**Data to examine**
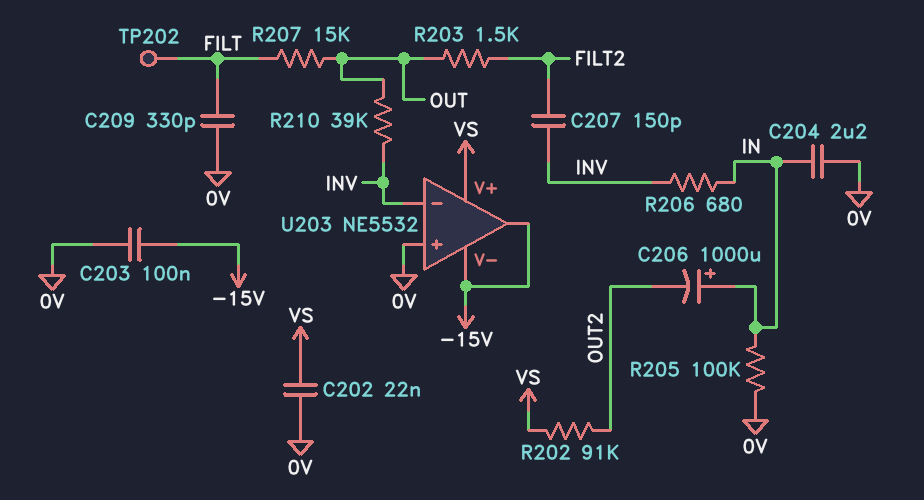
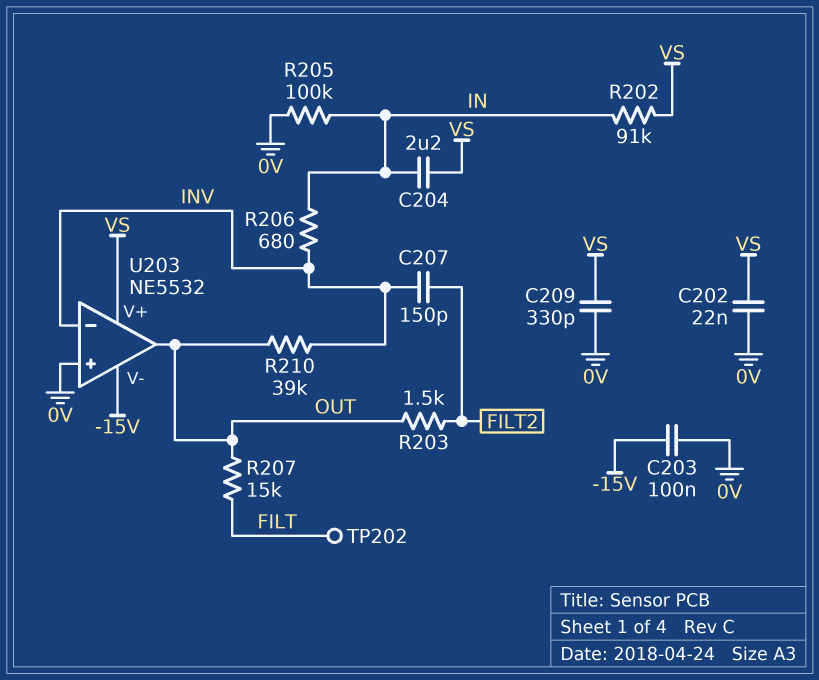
C204: 2.2uF (0V, IN) -> 2.2uF (IN, VS)
C206: 1000uF (plus IN, minus OUT2) -> none
C209: 330pF (0V, FILT) -> 330pF (0V, VS)
R202: 91k (OUT2, VS) -> 91k (IN, VS)
U203 pin out: -15V -> OUT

**Problem requirements**
Reproduce all of the entries above word for word, but leave out their pictures.

**Answer area**
C204: 2.2uF (0V, IN) -> 2.2uF (IN, VS)
C206: 1000uF (plus IN, minus OUT2) -> none
C209: 330pF (0V, FILT) -> 330pF (0V, VS)
R202: 91k (OUT2, VS) -> 91k (IN, VS)
U203 pin out: -15V -> OUT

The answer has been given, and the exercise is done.